Collection entries —
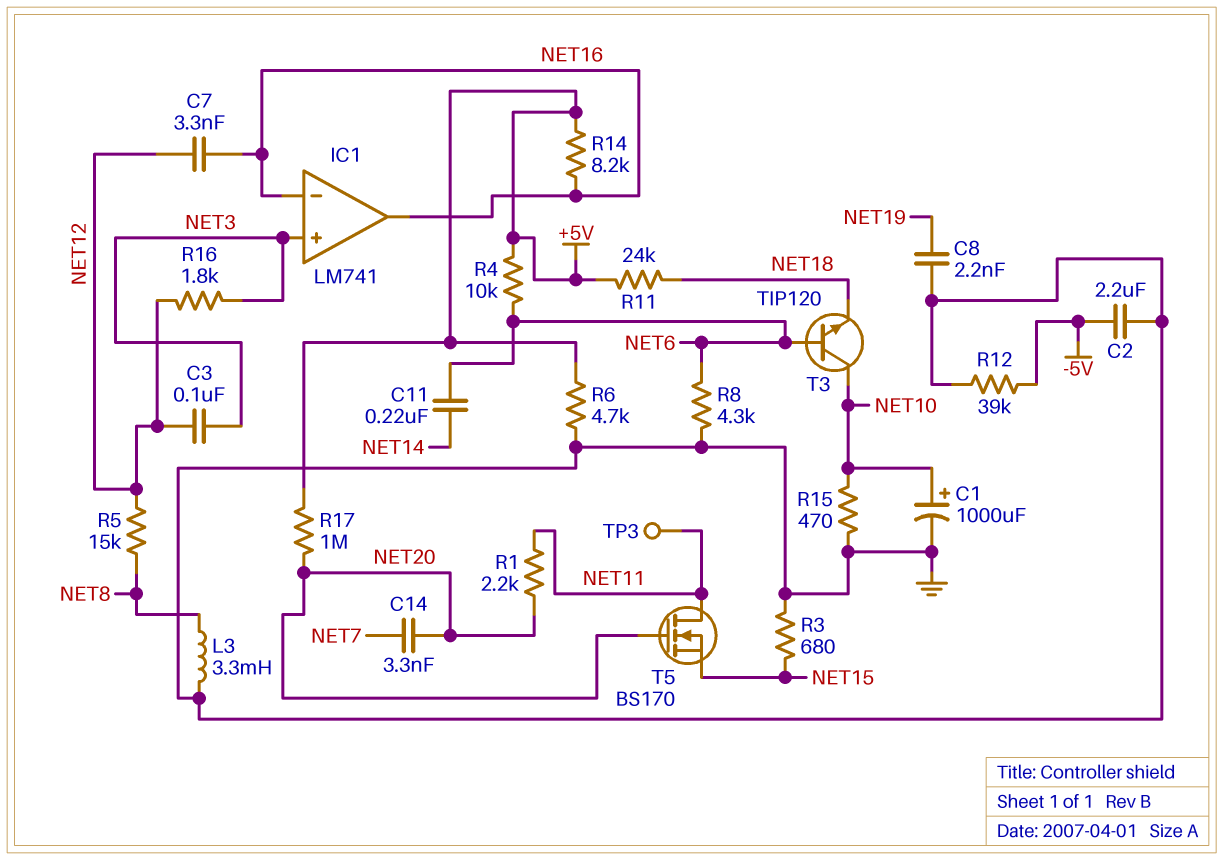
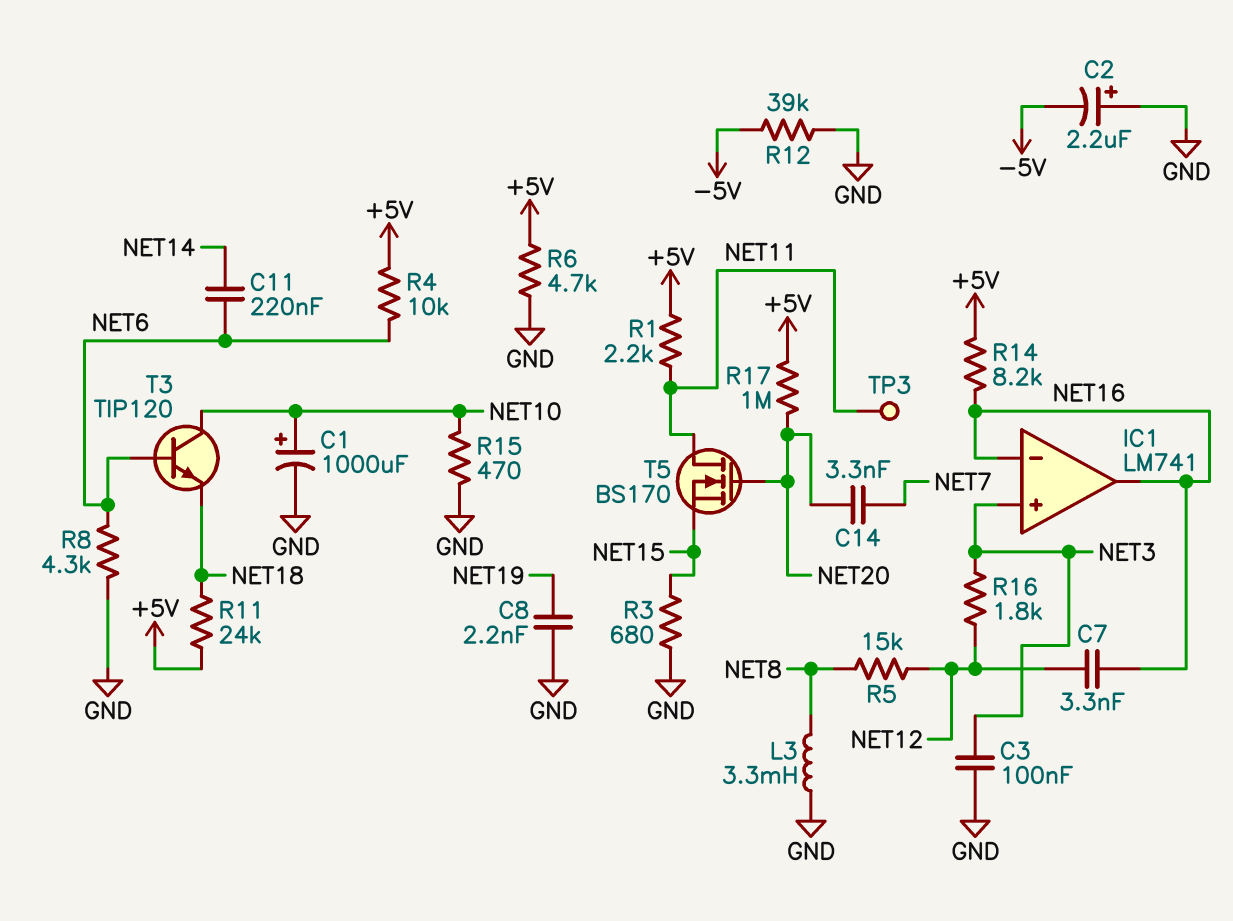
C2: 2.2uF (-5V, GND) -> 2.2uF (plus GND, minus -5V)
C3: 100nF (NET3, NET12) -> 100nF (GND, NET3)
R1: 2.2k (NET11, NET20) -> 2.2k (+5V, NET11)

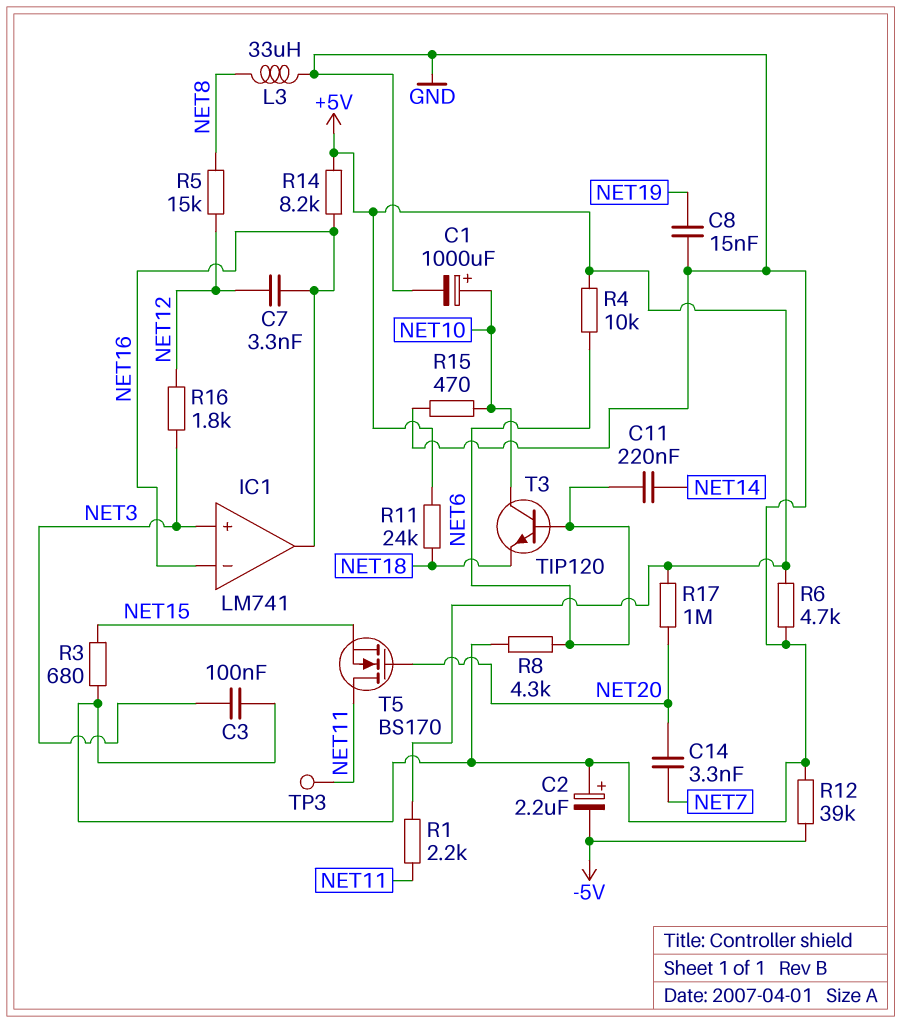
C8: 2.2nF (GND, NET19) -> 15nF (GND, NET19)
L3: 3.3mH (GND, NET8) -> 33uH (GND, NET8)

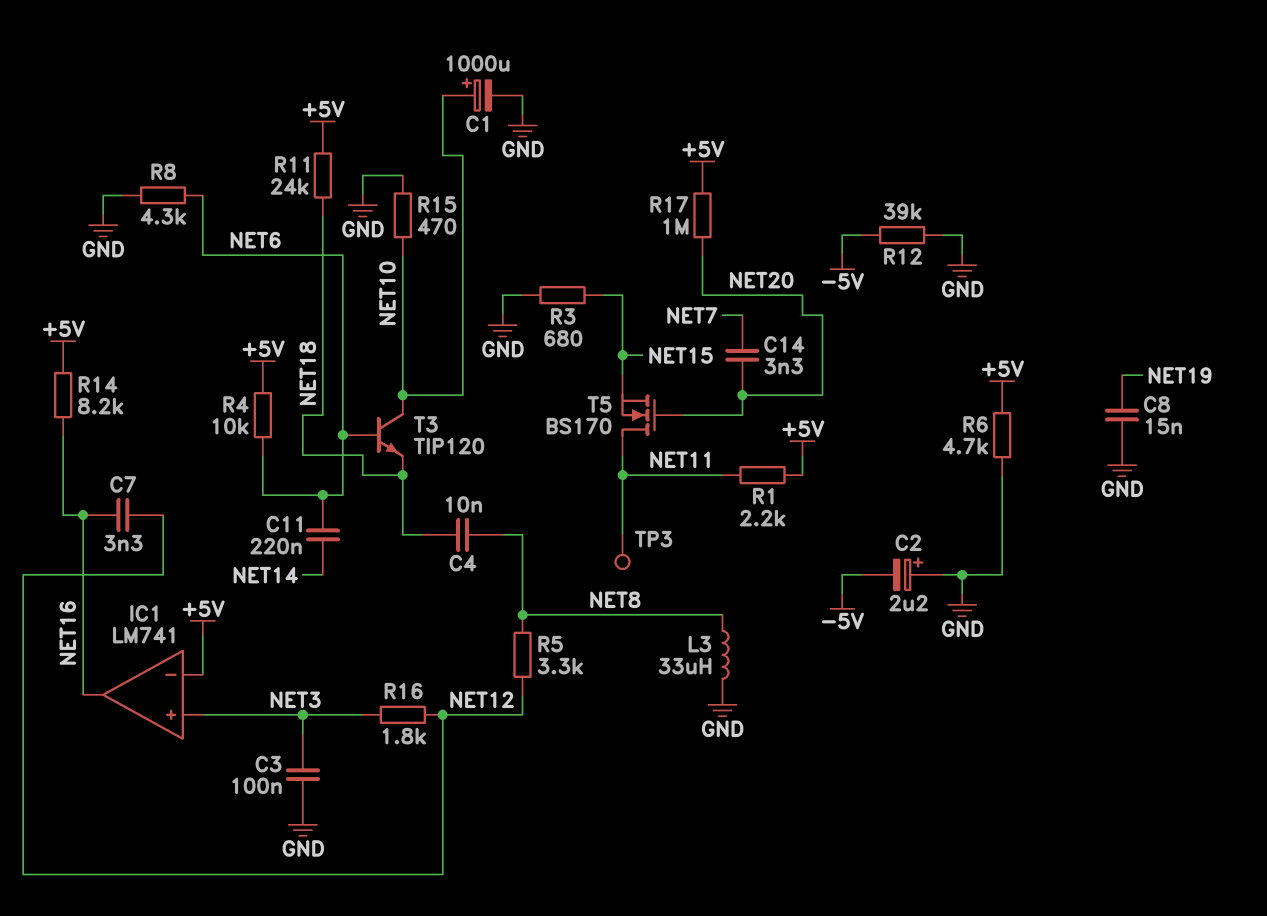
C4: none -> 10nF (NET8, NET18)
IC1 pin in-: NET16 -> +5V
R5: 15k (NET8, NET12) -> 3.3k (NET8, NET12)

--

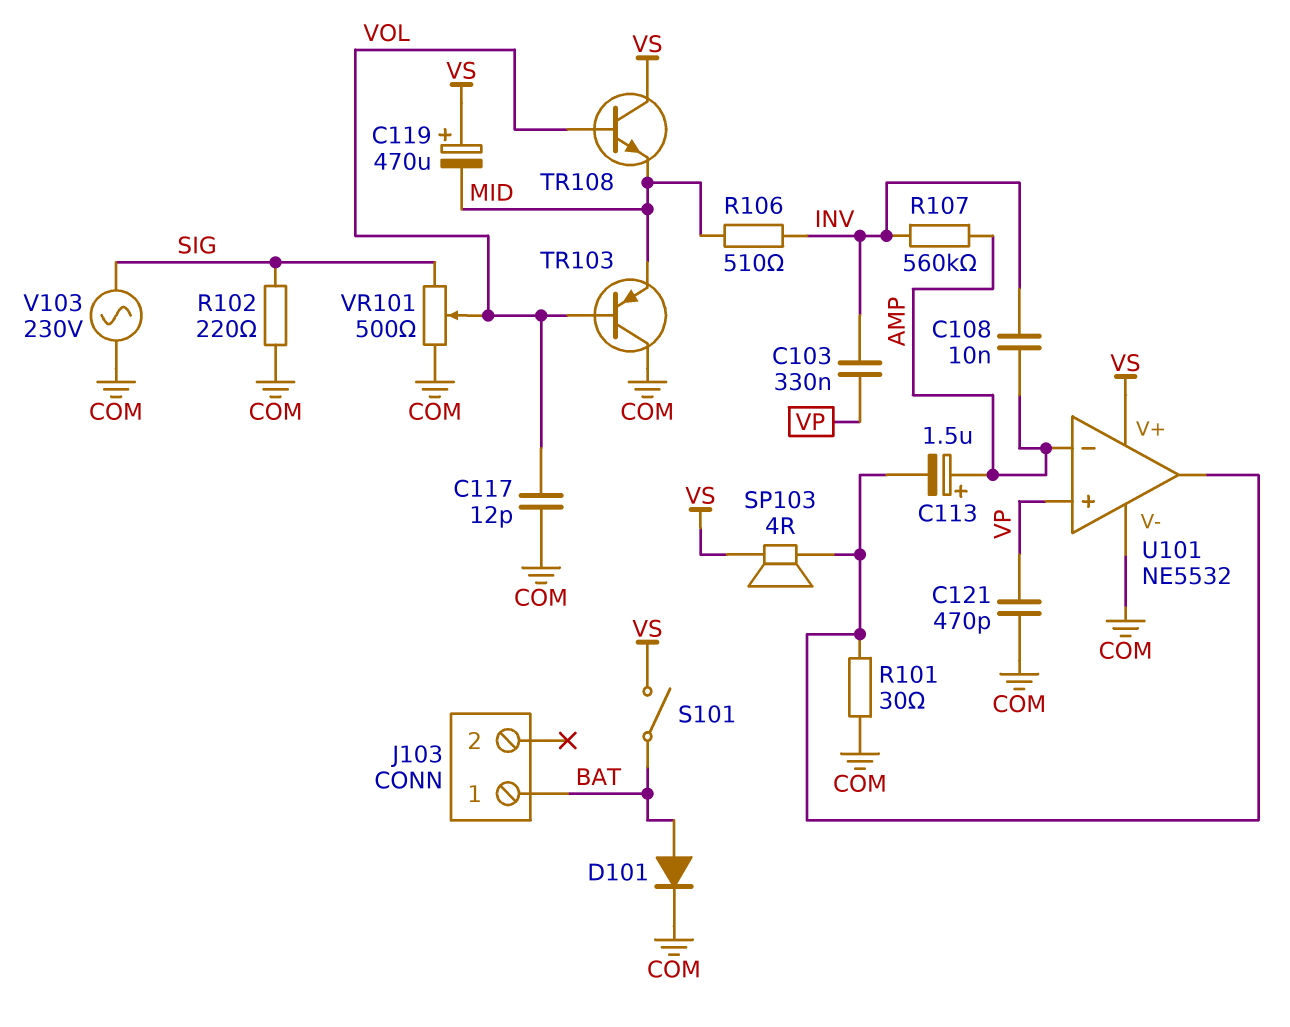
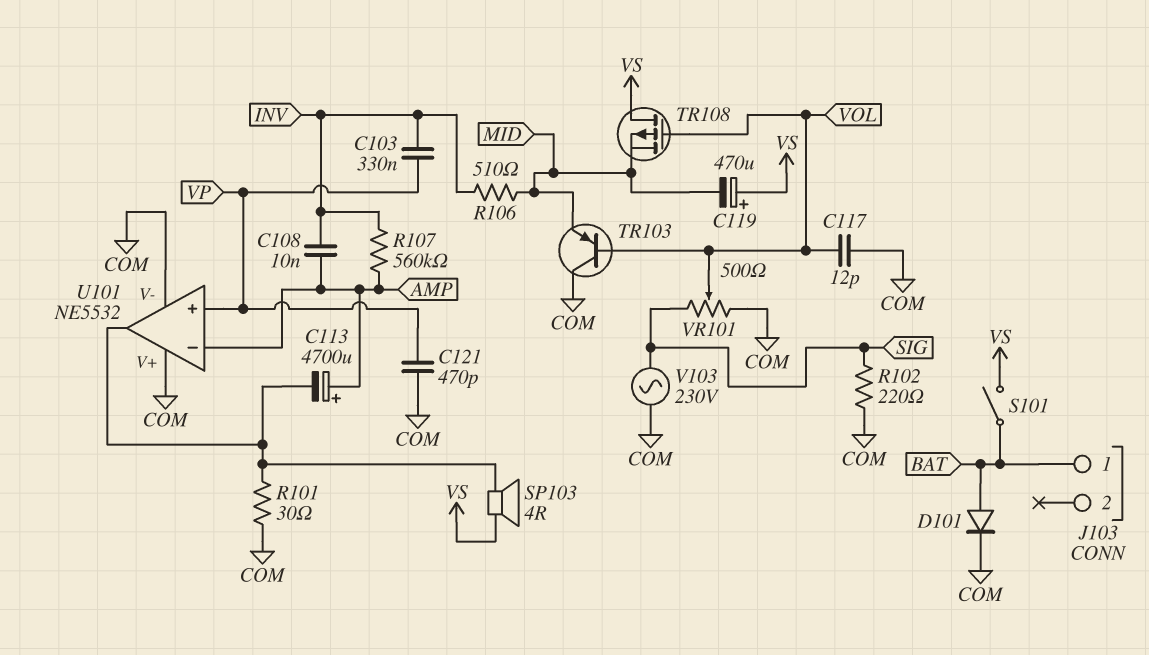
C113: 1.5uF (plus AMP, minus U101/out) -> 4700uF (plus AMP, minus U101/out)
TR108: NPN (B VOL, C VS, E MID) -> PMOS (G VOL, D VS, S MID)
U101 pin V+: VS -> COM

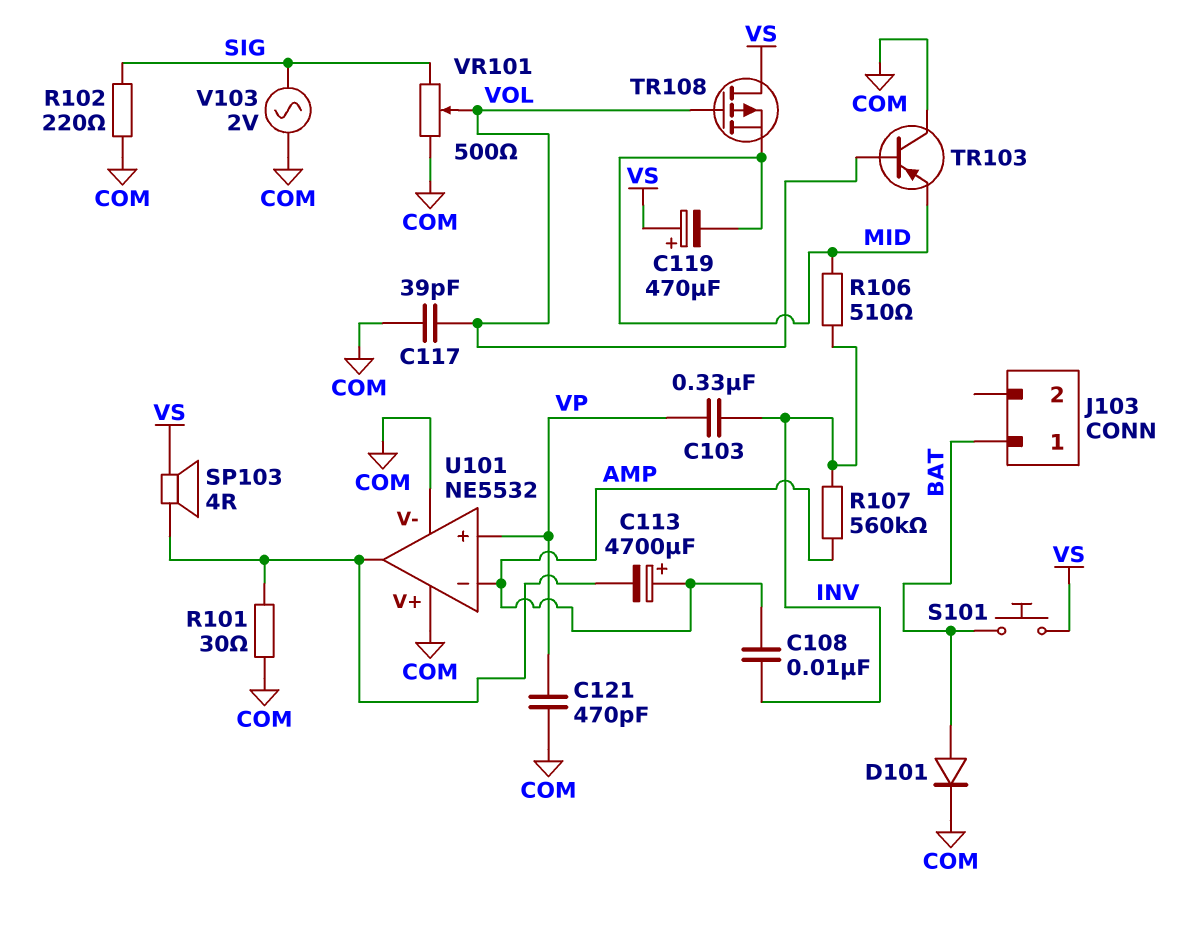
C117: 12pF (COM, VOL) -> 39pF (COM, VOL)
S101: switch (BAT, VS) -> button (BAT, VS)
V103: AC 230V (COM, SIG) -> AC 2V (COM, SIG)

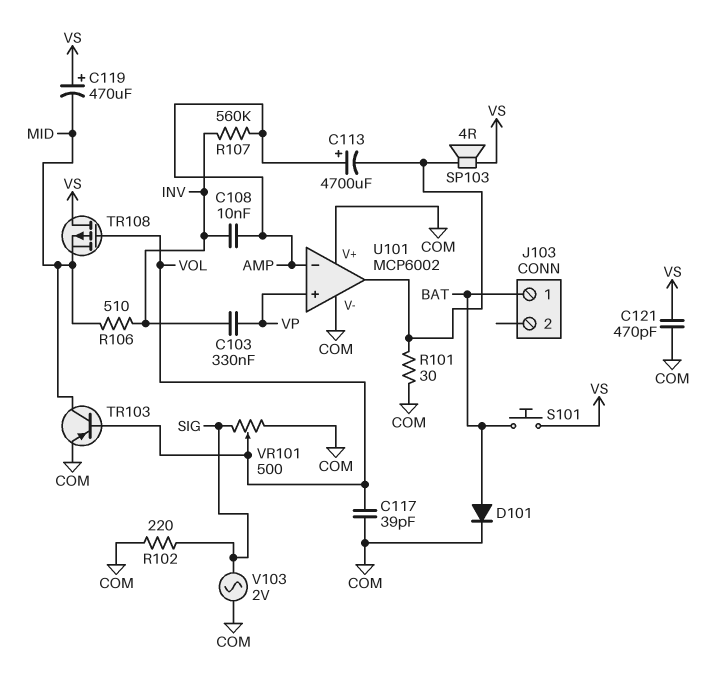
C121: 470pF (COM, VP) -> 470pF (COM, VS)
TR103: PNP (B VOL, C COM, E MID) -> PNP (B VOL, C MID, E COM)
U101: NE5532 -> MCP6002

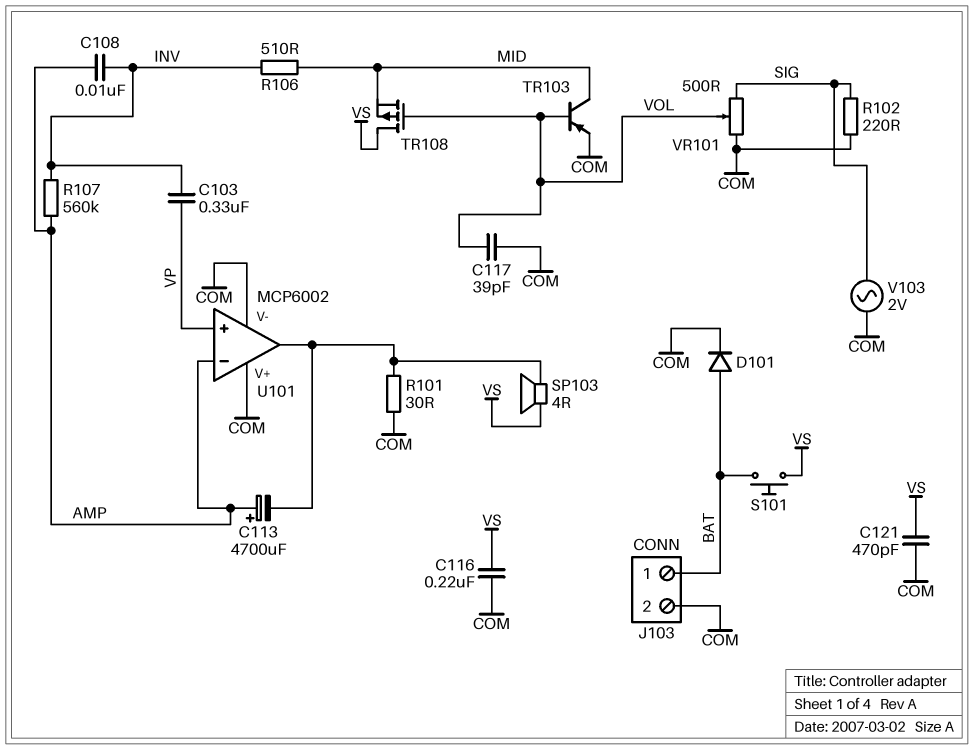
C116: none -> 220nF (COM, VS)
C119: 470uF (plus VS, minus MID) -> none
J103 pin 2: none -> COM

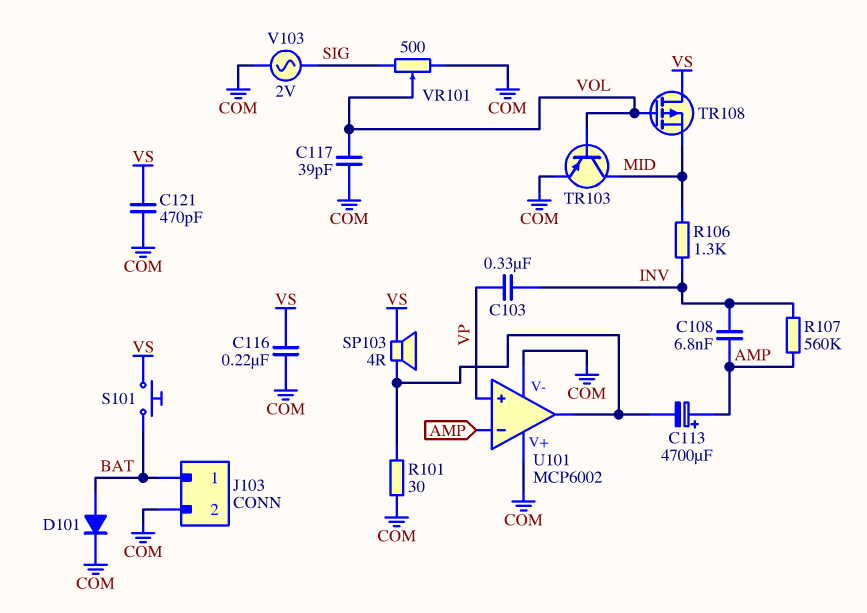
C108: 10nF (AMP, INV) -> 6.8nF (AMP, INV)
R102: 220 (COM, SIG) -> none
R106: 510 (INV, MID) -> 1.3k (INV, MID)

The task —
Transcribe only this stretch of the data: the line with "C119: 470uF (plus VS, minus MID) -> none", the line with "R106: 510 (INV, MID) -> 1.3k (INV, MID)", and every line in between. Leave out the pictures.

Result —
C119: 470uF (plus VS, minus MID) -> none
J103 pin 2: none -> COM

C108: 10nF (AMP, INV) -> 6.8nF (AMP, INV)
R102: 220 (COM, SIG) -> none
R106: 510 (INV, MID) -> 1.3k (INV, MID)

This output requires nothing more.